Dataset excerpt
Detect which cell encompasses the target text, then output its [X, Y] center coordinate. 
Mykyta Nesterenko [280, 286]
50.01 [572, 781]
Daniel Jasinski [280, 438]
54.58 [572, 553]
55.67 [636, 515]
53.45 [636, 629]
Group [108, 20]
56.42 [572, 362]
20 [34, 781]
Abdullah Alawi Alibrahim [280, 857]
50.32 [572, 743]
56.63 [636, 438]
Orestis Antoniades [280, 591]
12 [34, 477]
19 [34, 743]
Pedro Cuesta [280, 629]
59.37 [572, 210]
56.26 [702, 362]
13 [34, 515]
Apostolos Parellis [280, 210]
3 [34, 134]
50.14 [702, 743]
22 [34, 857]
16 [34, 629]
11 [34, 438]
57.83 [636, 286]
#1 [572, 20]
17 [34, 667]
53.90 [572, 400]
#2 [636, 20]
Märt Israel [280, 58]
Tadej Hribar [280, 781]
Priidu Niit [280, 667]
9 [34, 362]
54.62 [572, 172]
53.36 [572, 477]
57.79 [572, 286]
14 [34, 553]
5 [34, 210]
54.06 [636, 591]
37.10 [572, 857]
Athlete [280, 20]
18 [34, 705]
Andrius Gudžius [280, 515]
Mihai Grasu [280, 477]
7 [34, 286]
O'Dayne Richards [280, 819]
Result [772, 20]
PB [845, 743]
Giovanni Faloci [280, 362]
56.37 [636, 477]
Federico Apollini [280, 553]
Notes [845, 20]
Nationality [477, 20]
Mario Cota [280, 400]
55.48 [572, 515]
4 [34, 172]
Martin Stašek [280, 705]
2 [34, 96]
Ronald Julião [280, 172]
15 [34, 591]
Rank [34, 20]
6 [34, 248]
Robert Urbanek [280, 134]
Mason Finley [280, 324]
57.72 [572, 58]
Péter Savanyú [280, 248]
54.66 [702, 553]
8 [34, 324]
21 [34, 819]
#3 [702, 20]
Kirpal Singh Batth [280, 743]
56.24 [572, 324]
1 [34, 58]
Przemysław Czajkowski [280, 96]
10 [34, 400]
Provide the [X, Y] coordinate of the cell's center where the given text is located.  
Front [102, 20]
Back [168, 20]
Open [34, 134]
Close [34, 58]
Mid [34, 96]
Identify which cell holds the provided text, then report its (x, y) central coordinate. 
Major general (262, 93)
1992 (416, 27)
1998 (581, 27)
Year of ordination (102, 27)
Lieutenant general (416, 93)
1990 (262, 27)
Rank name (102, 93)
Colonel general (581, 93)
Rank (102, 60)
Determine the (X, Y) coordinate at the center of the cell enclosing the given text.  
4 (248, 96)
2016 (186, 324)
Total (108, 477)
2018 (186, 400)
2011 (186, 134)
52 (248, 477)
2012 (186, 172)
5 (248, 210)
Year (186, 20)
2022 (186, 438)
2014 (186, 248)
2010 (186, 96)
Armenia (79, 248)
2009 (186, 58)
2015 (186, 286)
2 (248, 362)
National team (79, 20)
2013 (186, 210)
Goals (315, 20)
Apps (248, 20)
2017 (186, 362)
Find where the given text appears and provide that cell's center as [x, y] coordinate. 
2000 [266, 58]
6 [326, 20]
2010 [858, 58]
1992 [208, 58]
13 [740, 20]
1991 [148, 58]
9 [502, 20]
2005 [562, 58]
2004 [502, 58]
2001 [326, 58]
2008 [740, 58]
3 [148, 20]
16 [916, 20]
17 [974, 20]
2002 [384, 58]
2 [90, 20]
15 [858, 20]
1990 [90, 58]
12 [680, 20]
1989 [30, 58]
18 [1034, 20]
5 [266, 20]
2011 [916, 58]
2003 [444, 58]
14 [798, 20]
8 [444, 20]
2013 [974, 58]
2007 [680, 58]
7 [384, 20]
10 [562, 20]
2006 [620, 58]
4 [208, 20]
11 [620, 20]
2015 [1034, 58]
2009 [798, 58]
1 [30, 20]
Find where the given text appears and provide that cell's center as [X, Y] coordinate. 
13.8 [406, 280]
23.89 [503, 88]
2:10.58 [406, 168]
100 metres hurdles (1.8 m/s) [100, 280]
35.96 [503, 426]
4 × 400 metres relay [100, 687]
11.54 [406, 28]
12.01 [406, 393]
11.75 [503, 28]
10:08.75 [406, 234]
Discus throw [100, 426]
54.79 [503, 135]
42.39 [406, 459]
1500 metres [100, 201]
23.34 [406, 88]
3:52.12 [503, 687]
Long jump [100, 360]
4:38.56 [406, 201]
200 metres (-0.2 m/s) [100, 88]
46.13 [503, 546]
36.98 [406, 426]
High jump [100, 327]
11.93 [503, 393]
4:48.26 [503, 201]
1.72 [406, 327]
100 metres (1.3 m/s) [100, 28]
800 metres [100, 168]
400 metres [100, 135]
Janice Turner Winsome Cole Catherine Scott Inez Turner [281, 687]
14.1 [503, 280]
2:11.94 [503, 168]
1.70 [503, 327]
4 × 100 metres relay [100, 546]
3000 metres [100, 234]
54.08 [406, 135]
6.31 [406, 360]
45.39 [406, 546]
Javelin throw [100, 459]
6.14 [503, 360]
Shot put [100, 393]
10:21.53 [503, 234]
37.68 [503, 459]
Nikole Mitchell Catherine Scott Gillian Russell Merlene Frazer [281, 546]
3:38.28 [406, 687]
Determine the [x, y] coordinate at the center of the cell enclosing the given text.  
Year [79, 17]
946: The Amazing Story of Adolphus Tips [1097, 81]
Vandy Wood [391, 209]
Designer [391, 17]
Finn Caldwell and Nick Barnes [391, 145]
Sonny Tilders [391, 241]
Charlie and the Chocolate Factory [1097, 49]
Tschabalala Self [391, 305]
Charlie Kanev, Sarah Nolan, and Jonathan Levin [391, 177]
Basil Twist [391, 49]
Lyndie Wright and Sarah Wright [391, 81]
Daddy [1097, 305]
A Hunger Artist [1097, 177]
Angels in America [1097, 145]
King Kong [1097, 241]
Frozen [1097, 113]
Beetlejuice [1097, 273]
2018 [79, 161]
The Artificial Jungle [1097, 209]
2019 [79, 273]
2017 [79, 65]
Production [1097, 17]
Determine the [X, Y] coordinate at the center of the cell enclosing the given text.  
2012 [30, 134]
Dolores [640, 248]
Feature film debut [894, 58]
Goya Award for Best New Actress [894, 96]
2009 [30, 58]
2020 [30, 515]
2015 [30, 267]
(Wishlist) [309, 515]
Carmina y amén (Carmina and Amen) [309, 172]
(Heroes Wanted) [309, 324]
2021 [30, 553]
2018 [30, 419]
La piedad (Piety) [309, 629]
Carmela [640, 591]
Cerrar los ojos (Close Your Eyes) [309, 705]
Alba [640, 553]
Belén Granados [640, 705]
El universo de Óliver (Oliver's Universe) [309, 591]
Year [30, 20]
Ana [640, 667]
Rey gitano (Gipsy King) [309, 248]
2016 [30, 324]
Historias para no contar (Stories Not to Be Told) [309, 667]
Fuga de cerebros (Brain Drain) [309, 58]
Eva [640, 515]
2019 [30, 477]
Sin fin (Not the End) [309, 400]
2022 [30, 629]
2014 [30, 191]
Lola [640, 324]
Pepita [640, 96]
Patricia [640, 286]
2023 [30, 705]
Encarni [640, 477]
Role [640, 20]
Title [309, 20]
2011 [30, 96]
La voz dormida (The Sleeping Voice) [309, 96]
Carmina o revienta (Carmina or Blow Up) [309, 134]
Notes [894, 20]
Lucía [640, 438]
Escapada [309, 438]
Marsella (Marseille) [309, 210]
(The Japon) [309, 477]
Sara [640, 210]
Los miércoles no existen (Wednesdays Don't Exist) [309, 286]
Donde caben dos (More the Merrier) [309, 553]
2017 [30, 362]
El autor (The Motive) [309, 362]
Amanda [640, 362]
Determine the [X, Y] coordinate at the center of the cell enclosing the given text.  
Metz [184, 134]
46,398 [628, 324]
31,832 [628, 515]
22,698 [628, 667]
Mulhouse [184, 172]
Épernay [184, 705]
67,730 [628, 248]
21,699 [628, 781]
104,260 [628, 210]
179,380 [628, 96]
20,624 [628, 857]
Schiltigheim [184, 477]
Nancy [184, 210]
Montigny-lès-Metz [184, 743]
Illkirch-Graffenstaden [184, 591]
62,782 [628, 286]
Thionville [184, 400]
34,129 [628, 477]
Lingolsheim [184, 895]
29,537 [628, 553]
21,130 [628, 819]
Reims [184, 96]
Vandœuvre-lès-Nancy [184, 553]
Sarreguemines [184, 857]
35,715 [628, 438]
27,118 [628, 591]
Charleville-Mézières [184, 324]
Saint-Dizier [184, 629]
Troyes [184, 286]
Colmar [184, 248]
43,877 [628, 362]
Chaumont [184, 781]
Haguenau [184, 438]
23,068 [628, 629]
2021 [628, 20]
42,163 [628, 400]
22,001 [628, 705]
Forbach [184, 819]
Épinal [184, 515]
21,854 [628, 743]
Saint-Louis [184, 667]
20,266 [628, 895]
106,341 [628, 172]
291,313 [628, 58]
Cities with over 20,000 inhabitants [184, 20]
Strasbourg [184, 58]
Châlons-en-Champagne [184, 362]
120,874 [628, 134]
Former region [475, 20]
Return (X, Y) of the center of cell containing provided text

Prompt
Reproduce the listing verbatim, starting from its first line and stopping after the line that contains "Athlete [280, 20]".

Written solution
Detect which cell encompasses the target text, then output its [X, Y] center coordinate. 
Mykyta Nesterenko [280, 286]
50.01 [572, 781]
Daniel Jasinski [280, 438]
54.58 [572, 553]
55.67 [636, 515]
53.45 [636, 629]
Group [108, 20]
56.42 [572, 362]
20 [34, 781]
Abdullah Alawi Alibrahim [280, 857]
50.32 [572, 743]
56.63 [636, 438]
Orestis Antoniades [280, 591]
12 [34, 477]
19 [34, 743]
Pedro Cuesta [280, 629]
59.37 [572, 210]
56.26 [702, 362]
13 [34, 515]
Apostolos Parellis [280, 210]
3 [34, 134]
50.14 [702, 743]
22 [34, 857]
16 [34, 629]
11 [34, 438]
57.83 [636, 286]
#1 [572, 20]
17 [34, 667]
53.90 [572, 400]
#2 [636, 20]
Märt Israel [280, 58]
Tadej Hribar [280, 781]
Priidu Niit [280, 667]
9 [34, 362]
54.62 [572, 172]
53.36 [572, 477]
57.79 [572, 286]
14 [34, 553]
5 [34, 210]
54.06 [636, 591]
37.10 [572, 857]
Athlete [280, 20]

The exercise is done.